- DATA SHOWN:
=== Section Start ===
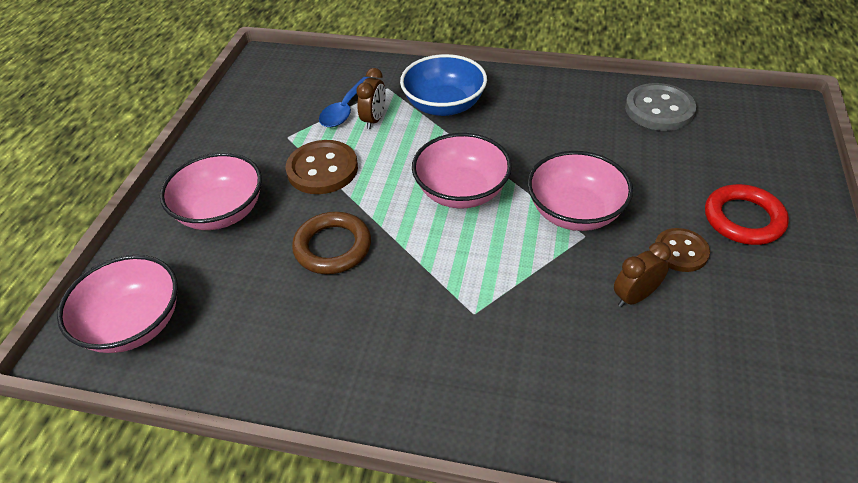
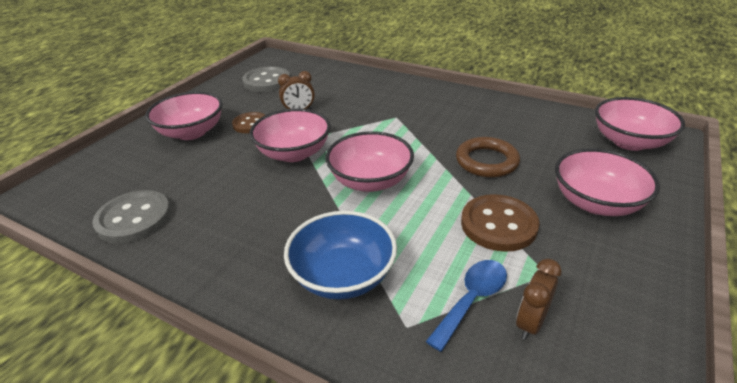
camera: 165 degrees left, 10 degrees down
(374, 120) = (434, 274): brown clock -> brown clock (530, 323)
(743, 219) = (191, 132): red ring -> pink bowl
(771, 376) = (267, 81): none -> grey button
=== Section End ===
- WHAT IS BEING ASKED:
Nothing but the lines from the one containing "(374, 120) = (434, 274): brown" through the final line of the data above is to be reproduced, each exactly as written.

- SOLUTION FOR THIS TASK:
(374, 120) = (434, 274): brown clock -> brown clock (530, 323)
(743, 219) = (191, 132): red ring -> pink bowl
(771, 376) = (267, 81): none -> grey button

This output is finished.